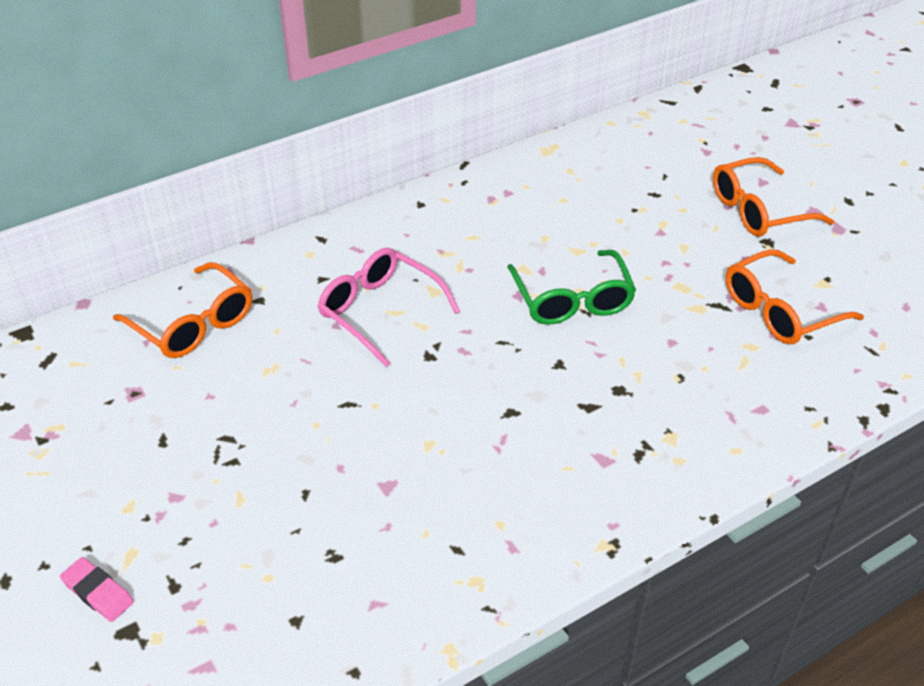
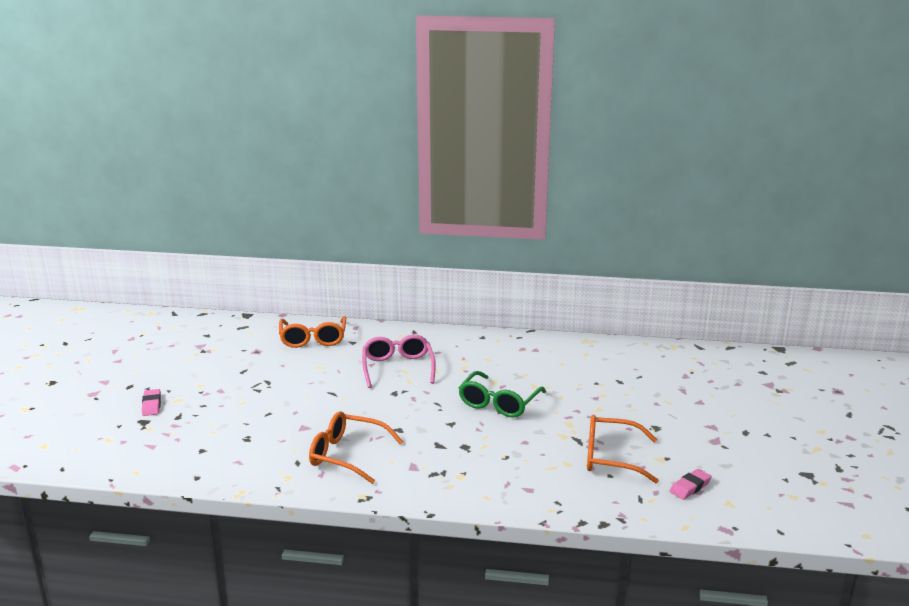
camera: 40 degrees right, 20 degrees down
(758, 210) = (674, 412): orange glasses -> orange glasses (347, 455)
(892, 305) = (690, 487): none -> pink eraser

...

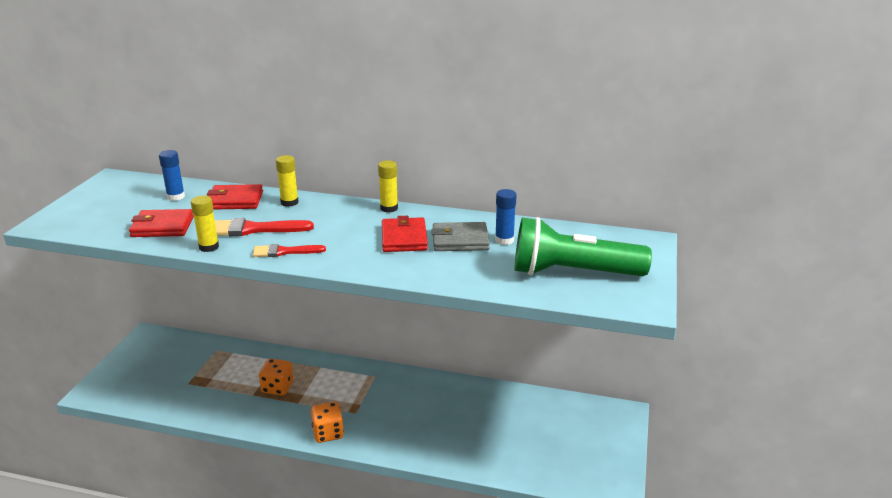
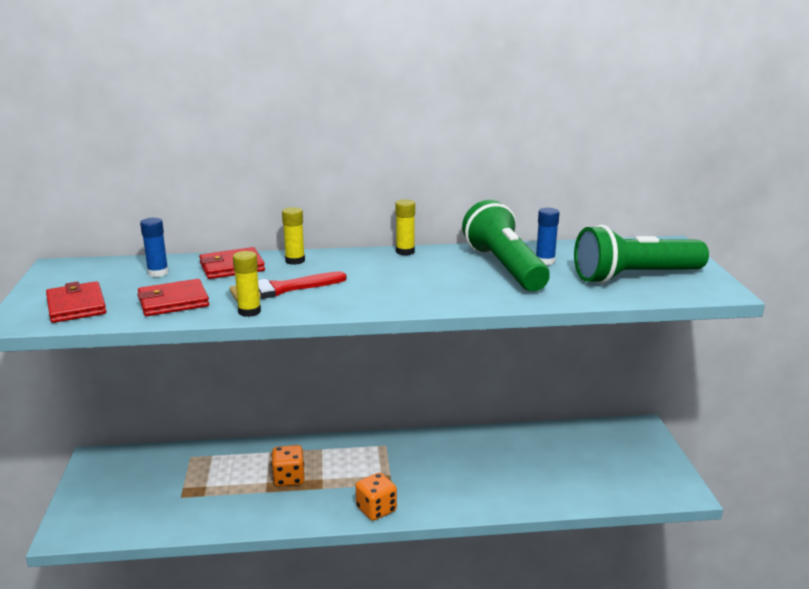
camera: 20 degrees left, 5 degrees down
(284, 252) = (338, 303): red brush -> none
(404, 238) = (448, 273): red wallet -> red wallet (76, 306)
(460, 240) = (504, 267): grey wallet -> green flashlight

Task item |
In the material above, locate the line containing "(758, 210) = (674, 412): orange" and the line containing "(892, 305) = (690, 487): none -> pink eraser". Transcribe exactly those two lines and every line between them, and nothing more.

Output |
(758, 210) = (674, 412): orange glasses -> orange glasses (347, 455)
(892, 305) = (690, 487): none -> pink eraser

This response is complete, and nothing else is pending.